**What the exercise asks:** Reproduce exactly the lines below from the one containing "turquoise egg: 12 -> 14" through the one containing "pink camera: 2 -> 0", including both, and nothing else.

**Listed entries:**
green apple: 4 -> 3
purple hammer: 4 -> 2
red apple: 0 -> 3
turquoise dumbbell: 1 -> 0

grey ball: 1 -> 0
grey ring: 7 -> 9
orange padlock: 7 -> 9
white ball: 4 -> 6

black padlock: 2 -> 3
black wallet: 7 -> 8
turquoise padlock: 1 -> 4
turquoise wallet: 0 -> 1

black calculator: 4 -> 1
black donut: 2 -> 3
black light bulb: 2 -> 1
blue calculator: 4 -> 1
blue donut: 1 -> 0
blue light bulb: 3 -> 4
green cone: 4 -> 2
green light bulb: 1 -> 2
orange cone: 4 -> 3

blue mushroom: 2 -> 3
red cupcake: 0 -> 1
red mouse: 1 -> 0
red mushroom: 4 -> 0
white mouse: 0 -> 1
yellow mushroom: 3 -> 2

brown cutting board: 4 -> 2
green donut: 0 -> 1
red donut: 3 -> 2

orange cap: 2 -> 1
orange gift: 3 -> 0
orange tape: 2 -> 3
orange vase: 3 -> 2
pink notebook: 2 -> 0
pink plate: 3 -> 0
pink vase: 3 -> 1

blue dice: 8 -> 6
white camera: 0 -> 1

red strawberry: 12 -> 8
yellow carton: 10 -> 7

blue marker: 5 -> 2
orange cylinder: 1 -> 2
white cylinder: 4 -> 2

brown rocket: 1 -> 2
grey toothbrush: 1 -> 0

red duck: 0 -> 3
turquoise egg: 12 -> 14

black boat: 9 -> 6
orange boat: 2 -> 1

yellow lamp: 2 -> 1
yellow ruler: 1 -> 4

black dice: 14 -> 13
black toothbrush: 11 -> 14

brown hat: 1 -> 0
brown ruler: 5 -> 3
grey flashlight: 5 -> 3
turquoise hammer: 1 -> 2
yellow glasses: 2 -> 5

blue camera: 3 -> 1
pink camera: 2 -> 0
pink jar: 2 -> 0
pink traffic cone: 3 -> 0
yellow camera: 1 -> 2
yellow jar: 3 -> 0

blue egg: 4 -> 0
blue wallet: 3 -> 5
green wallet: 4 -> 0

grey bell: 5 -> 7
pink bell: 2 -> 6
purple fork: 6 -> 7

**Output of the exercise:**
turquoise egg: 12 -> 14

black boat: 9 -> 6
orange boat: 2 -> 1

yellow lamp: 2 -> 1
yellow ruler: 1 -> 4

black dice: 14 -> 13
black toothbrush: 11 -> 14

brown hat: 1 -> 0
brown ruler: 5 -> 3
grey flashlight: 5 -> 3
turquoise hammer: 1 -> 2
yellow glasses: 2 -> 5

blue camera: 3 -> 1
pink camera: 2 -> 0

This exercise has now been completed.